--- SOURCE DATA ---

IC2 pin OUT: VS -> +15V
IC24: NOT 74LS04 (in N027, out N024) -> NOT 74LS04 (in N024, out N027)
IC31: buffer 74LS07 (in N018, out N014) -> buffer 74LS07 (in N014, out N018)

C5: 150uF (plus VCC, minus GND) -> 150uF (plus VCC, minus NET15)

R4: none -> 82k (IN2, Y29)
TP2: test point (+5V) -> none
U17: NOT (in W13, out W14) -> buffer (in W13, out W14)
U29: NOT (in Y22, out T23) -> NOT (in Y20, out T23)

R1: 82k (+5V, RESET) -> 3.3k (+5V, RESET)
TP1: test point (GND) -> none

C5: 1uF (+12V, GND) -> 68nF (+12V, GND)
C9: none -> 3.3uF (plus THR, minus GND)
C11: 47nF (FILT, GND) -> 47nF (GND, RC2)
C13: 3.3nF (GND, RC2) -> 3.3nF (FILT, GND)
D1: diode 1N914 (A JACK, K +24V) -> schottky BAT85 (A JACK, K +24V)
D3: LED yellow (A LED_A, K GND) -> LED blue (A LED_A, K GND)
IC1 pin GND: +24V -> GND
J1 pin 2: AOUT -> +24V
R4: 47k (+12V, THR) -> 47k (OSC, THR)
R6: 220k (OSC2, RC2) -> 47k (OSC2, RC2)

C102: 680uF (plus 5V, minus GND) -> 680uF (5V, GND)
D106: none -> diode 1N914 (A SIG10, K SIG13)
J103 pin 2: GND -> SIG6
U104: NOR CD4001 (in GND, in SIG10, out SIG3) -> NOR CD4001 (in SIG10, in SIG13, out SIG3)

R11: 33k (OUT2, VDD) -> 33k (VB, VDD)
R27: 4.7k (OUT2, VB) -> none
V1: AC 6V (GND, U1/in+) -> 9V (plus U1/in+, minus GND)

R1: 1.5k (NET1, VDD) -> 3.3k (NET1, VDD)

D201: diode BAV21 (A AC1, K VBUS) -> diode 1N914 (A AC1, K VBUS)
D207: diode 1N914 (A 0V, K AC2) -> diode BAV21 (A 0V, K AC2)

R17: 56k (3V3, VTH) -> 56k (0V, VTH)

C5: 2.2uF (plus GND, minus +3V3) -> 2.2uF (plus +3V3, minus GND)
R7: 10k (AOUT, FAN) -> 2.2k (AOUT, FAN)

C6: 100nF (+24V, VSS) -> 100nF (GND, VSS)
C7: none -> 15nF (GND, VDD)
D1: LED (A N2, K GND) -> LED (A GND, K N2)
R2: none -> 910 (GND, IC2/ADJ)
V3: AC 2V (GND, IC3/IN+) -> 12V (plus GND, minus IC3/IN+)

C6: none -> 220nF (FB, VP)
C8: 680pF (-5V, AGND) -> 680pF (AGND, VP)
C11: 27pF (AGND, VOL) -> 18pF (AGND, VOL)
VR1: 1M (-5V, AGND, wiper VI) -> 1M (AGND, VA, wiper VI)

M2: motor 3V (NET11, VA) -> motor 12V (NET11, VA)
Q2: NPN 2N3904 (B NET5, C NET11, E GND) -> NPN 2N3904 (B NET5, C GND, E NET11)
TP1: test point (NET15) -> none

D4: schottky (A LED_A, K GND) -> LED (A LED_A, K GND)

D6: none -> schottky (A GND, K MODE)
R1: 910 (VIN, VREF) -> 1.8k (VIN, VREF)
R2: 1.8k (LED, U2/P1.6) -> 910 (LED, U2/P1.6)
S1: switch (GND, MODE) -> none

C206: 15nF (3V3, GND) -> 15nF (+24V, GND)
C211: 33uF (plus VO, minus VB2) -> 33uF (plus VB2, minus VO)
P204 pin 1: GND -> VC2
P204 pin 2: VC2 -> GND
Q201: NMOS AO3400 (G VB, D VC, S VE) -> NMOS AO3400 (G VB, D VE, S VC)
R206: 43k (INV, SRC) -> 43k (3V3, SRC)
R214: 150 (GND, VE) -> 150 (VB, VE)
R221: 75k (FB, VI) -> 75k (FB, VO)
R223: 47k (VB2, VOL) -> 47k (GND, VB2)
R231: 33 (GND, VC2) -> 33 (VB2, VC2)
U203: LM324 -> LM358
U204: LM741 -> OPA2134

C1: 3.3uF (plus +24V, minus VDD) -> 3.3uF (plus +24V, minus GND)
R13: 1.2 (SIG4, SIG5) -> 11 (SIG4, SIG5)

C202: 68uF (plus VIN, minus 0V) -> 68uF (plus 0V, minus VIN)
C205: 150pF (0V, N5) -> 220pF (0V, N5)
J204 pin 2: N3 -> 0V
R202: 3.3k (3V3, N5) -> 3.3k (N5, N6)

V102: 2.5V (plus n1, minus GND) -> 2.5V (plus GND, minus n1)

---

The result should be the lines from the line with "C211: 33uF (plus" to the last line of the material, returned exactly and without any other line.

# RESPONSE TO THE TASK
C211: 33uF (plus VO, minus VB2) -> 33uF (plus VB2, minus VO)
P204 pin 1: GND -> VC2
P204 pin 2: VC2 -> GND
Q201: NMOS AO3400 (G VB, D VC, S VE) -> NMOS AO3400 (G VB, D VE, S VC)
R206: 43k (INV, SRC) -> 43k (3V3, SRC)
R214: 150 (GND, VE) -> 150 (VB, VE)
R221: 75k (FB, VI) -> 75k (FB, VO)
R223: 47k (VB2, VOL) -> 47k (GND, VB2)
R231: 33 (GND, VC2) -> 33 (VB2, VC2)
U203: LM324 -> LM358
U204: LM741 -> OPA2134

C1: 3.3uF (plus +24V, minus VDD) -> 3.3uF (plus +24V, minus GND)
R13: 1.2 (SIG4, SIG5) -> 11 (SIG4, SIG5)

C202: 68uF (plus VIN, minus 0V) -> 68uF (plus 0V, minus VIN)
C205: 150pF (0V, N5) -> 220pF (0V, N5)
J204 pin 2: N3 -> 0V
R202: 3.3k (3V3, N5) -> 3.3k (N5, N6)

V102: 2.5V (plus n1, minus GND) -> 2.5V (plus GND, minus n1)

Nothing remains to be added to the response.